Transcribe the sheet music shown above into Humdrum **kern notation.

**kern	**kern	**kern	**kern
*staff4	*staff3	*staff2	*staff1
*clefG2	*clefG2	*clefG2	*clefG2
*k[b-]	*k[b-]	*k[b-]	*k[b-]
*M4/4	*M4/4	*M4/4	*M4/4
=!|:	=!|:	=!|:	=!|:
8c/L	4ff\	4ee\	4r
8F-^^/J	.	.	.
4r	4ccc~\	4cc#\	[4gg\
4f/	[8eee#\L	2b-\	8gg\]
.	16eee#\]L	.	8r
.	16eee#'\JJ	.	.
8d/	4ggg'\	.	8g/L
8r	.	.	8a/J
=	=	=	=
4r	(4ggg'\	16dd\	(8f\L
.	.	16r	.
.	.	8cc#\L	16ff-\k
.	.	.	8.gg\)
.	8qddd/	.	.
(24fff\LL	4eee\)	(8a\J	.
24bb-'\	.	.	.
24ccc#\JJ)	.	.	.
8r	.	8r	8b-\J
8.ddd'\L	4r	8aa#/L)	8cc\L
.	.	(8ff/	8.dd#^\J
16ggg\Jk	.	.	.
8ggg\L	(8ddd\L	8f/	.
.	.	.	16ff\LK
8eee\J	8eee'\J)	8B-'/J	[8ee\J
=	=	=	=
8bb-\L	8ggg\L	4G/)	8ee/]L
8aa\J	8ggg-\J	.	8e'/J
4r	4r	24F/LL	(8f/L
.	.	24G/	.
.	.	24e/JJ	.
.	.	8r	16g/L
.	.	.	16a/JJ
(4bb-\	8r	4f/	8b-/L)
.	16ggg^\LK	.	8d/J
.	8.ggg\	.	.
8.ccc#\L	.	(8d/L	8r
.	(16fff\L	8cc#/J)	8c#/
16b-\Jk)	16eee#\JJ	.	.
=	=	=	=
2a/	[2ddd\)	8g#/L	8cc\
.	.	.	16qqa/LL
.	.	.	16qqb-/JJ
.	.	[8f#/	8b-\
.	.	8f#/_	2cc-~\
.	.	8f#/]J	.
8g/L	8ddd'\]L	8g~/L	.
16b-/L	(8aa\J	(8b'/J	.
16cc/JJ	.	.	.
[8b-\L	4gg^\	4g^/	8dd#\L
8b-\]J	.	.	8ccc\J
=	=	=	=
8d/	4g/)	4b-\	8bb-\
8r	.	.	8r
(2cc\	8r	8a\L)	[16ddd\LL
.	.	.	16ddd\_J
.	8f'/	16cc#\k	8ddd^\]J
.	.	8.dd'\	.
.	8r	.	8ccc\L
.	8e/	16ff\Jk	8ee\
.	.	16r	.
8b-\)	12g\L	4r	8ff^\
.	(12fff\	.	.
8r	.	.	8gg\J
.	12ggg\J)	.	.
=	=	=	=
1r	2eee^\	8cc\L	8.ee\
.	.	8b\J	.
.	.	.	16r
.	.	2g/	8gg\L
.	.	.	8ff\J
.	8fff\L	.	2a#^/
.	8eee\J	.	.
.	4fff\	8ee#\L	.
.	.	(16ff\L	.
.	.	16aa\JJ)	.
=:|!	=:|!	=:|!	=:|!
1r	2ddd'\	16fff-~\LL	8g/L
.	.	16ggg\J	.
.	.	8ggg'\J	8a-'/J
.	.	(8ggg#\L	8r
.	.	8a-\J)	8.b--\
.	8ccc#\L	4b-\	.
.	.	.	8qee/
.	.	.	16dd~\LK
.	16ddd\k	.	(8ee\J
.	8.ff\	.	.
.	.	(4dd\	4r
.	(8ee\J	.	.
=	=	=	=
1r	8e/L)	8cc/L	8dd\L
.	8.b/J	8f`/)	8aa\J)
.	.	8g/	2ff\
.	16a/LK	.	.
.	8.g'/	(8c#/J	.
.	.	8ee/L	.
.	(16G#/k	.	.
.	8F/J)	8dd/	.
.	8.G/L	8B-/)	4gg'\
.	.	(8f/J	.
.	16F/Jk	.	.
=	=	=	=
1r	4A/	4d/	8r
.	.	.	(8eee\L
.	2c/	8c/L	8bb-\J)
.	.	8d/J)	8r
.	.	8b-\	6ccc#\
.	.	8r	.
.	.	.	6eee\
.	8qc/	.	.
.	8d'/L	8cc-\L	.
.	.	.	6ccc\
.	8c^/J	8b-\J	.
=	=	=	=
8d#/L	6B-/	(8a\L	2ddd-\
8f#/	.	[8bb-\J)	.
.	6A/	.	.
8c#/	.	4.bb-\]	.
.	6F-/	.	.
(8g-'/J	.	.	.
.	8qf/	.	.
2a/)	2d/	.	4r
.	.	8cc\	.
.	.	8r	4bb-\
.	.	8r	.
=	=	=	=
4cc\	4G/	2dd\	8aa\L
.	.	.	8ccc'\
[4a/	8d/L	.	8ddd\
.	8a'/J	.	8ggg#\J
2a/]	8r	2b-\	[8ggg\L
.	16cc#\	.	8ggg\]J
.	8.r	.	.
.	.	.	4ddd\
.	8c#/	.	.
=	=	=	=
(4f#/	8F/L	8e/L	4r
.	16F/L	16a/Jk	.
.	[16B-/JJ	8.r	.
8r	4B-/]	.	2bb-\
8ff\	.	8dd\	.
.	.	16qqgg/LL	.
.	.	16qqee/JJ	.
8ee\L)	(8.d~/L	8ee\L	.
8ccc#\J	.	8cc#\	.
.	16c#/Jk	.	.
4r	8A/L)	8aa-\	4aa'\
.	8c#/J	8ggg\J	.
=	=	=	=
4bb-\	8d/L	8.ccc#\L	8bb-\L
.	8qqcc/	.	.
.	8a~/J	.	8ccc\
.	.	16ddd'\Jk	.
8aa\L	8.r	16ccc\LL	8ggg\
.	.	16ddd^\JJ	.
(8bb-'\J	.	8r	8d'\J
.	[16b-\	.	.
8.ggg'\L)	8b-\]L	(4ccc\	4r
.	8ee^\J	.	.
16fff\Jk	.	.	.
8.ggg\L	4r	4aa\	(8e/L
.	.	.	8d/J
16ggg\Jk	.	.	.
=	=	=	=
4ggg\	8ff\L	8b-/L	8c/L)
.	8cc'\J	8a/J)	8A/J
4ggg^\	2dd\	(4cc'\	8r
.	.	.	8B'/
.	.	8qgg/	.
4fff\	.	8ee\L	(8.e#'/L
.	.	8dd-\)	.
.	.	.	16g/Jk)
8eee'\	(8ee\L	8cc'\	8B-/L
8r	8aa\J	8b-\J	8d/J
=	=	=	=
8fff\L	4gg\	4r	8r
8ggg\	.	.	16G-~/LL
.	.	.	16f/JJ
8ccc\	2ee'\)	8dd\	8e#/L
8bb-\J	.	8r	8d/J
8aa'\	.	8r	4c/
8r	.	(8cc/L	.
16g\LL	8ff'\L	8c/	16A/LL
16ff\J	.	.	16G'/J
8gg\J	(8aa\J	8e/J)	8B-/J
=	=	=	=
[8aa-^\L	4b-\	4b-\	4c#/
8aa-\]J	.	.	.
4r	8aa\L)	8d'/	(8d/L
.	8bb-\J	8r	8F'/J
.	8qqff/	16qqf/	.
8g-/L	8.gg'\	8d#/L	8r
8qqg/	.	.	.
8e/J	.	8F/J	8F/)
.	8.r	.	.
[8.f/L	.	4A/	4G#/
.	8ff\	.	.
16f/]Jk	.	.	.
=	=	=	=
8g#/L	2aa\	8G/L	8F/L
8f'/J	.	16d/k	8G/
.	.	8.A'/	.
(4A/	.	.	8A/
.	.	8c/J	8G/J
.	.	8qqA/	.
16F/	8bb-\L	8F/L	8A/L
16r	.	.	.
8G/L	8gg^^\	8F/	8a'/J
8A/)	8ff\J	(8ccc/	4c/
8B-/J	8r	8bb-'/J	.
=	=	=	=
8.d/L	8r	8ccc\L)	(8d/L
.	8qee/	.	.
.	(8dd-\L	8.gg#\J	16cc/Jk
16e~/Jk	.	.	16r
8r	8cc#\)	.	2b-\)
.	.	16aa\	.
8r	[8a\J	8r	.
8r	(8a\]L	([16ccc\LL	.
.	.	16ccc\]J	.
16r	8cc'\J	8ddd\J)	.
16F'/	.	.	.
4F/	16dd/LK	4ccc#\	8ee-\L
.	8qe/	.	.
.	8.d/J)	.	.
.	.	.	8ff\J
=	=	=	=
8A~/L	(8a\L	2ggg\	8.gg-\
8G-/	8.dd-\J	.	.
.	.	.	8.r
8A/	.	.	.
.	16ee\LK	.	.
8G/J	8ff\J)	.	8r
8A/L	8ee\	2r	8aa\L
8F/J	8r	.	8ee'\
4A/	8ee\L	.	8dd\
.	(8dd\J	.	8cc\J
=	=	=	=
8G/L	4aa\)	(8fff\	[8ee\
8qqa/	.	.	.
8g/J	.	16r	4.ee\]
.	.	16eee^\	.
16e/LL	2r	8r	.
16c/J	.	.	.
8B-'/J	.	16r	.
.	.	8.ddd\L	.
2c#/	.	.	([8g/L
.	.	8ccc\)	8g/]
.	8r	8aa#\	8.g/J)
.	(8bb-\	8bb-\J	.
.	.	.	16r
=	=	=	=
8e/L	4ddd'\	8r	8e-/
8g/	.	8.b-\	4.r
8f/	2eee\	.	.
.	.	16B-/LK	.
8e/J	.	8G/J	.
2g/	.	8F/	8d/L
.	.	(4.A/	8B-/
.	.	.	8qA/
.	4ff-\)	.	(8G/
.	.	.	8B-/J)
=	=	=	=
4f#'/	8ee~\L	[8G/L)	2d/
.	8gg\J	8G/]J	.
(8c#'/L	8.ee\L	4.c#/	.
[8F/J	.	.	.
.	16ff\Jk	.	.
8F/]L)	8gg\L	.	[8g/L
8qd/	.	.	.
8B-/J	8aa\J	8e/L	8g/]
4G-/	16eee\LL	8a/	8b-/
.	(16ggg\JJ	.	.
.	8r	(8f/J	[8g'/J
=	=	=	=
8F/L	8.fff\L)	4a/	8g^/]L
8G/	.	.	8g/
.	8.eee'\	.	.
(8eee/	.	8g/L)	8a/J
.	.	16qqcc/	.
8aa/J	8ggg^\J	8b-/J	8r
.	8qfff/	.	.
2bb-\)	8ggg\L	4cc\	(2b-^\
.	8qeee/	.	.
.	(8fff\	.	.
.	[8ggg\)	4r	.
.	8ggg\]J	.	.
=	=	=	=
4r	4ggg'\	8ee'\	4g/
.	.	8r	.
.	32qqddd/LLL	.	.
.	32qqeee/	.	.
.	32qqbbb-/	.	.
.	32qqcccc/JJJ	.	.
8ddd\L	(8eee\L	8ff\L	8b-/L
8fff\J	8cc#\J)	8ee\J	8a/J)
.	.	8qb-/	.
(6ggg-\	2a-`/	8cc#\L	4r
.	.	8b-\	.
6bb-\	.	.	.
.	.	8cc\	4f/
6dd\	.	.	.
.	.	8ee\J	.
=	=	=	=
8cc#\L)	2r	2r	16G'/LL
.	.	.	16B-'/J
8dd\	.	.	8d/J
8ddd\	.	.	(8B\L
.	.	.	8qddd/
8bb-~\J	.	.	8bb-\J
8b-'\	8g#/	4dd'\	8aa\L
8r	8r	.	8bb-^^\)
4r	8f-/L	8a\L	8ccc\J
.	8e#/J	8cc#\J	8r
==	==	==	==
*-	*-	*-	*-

------------------------

▸ **Goal**:
Extract every line of the data above that contains the string "kern", matching its case.

▸ **Final answer**:
Transcribe the sheet music shown above into Humdrum **kern notation.
**kern	**kern	**kern	**kern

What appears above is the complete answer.